▶ PROVIDED DATA
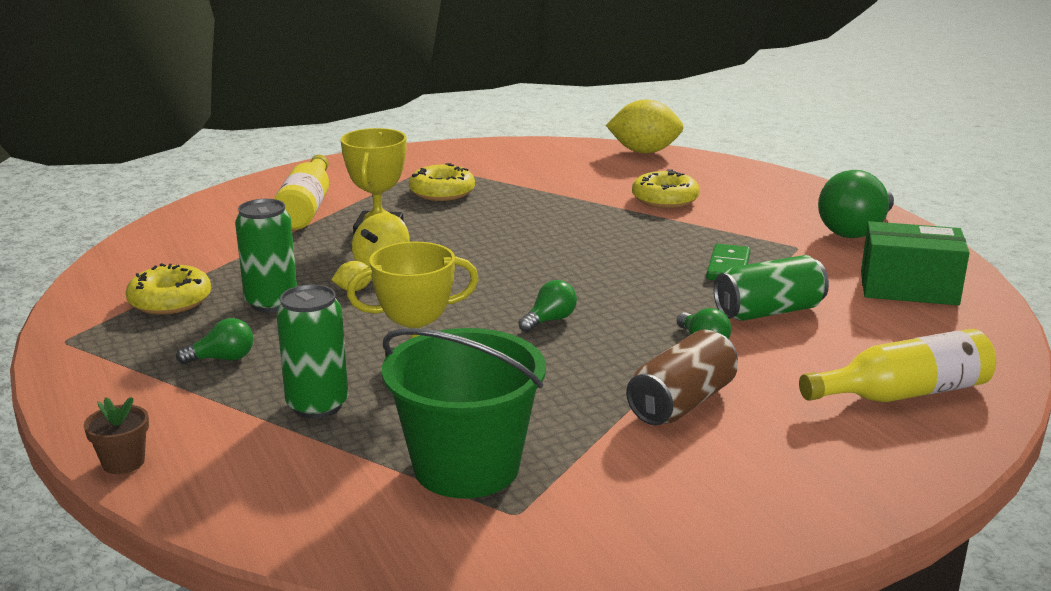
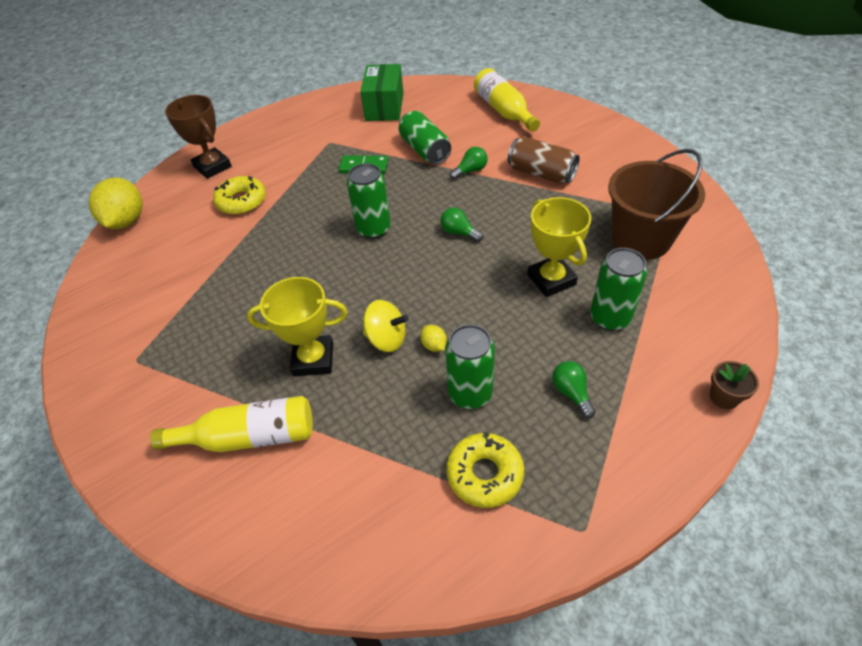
camera: 95 degrees left, 25 degrees up
(442, 192) = (213, 336): yellow donut -> none
(466, 467) = (641, 239): green bucket -> brown bucket
(580, 267) = (373, 229): none -> green can
(744, 184) = (212, 167): none -> brown trophy
(856, 230) = (301, 122): green light bulb -> none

▶ PROBLEM DESCRIPTION
Write out the data word for word, with every picture dropped.

▶ SOLUTION TO THE PROBLEM
camera: 95 degrees left, 25 degrees up
(442, 192) = (213, 336): yellow donut -> none
(466, 467) = (641, 239): green bucket -> brown bucket
(580, 267) = (373, 229): none -> green can
(744, 184) = (212, 167): none -> brown trophy
(856, 230) = (301, 122): green light bulb -> none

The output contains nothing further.